Exercise requirements
Transcribe the data below exactly, but only from the line containing "RADIO2 pin CE: D3 -> D5" through its final line, both included.

Dataset records
____

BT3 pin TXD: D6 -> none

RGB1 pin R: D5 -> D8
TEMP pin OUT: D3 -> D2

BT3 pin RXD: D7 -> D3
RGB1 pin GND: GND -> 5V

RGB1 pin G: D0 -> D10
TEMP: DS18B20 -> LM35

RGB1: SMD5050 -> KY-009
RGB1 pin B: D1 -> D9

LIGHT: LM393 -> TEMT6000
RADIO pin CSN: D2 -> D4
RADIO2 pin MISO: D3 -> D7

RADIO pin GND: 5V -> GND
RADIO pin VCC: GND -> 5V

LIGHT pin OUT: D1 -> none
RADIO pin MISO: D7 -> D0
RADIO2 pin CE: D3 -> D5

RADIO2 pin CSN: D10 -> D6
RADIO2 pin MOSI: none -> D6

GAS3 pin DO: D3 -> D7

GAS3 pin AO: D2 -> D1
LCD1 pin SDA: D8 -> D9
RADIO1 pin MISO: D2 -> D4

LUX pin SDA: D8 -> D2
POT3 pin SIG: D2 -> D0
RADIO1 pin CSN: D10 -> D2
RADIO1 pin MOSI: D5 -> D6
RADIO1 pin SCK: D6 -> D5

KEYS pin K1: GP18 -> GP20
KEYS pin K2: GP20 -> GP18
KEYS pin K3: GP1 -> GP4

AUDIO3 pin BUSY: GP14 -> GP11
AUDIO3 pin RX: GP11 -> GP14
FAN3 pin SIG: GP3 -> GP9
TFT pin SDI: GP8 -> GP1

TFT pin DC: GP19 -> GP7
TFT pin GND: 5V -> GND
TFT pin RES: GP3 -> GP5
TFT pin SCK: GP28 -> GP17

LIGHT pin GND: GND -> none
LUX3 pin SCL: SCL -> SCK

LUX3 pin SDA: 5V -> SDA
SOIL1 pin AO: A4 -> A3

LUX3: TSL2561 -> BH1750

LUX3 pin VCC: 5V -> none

____

Solution to the exercise
RADIO2 pin CE: D3 -> D5

RADIO2 pin CSN: D10 -> D6
RADIO2 pin MOSI: none -> D6

GAS3 pin DO: D3 -> D7

GAS3 pin AO: D2 -> D1
LCD1 pin SDA: D8 -> D9
RADIO1 pin MISO: D2 -> D4

LUX pin SDA: D8 -> D2
POT3 pin SIG: D2 -> D0
RADIO1 pin CSN: D10 -> D2
RADIO1 pin MOSI: D5 -> D6
RADIO1 pin SCK: D6 -> D5

KEYS pin K1: GP18 -> GP20
KEYS pin K2: GP20 -> GP18
KEYS pin K3: GP1 -> GP4

AUDIO3 pin BUSY: GP14 -> GP11
AUDIO3 pin RX: GP11 -> GP14
FAN3 pin SIG: GP3 -> GP9
TFT pin SDI: GP8 -> GP1

TFT pin DC: GP19 -> GP7
TFT pin GND: 5V -> GND
TFT pin RES: GP3 -> GP5
TFT pin SCK: GP28 -> GP17

LIGHT pin GND: GND -> none
LUX3 pin SCL: SCL -> SCK

LUX3 pin SDA: 5V -> SDA
SOIL1 pin AO: A4 -> A3

LUX3: TSL2561 -> BH1750

LUX3 pin VCC: 5V -> none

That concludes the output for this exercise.